→ Exercise requirements: Scan the records below and copy every line that contains the string "degrees".

===== Given records

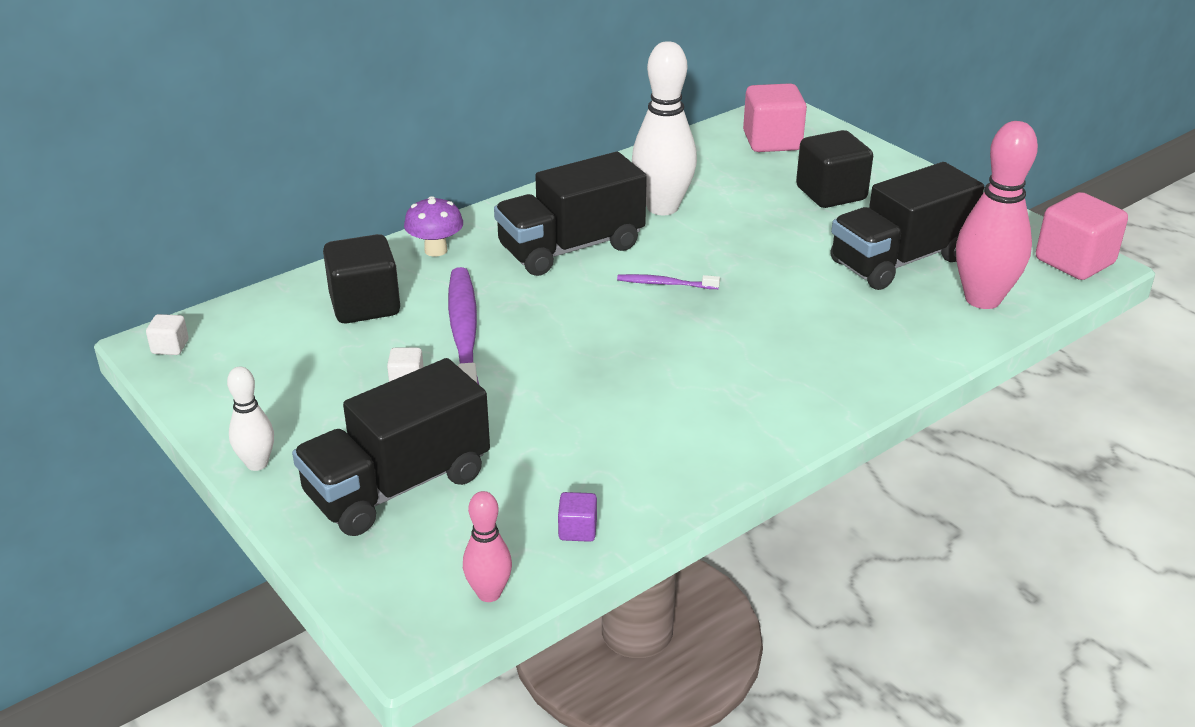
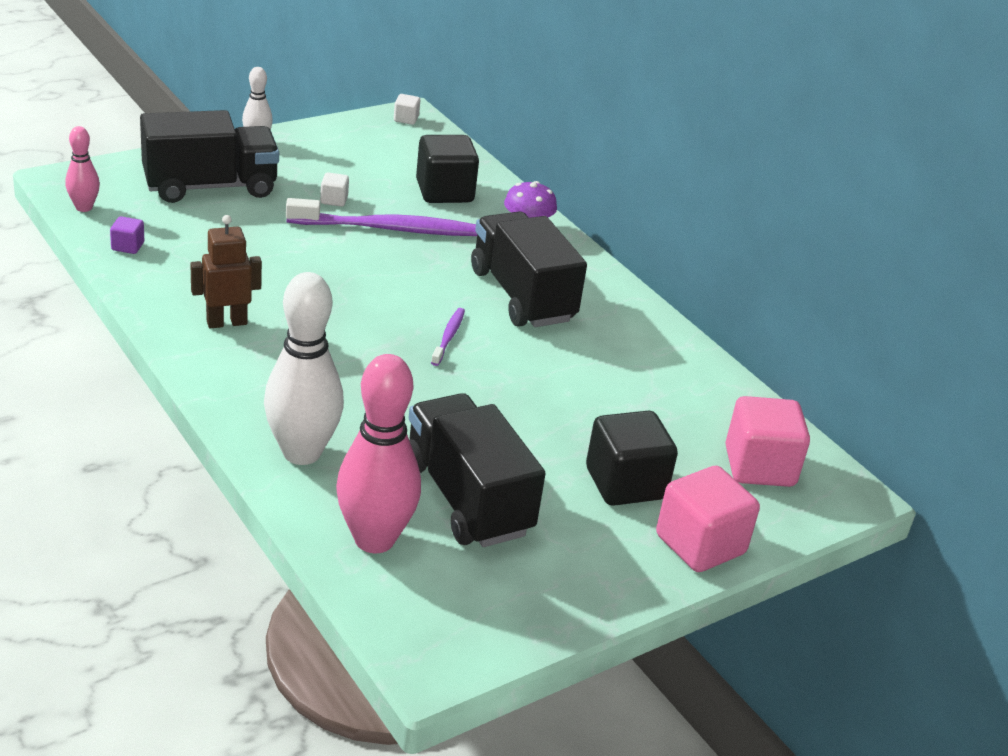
camera: 90 degrees right, 0 degrees up
(397, 485) = (210, 187): black truck -> black truck turned 105 degrees clockwise
(662, 207) = (597, 359): white bowling pin -> white bowling pin (302, 452)
(709, 423) = (226, 322): none -> brown robot
(1074, 261) = (441, 647): pink cube -> pink cube (700, 544)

==========

→ Task response:
camera: 90 degrees right, 0 degrees up
(397, 485) = (210, 187): black truck -> black truck turned 105 degrees clockwise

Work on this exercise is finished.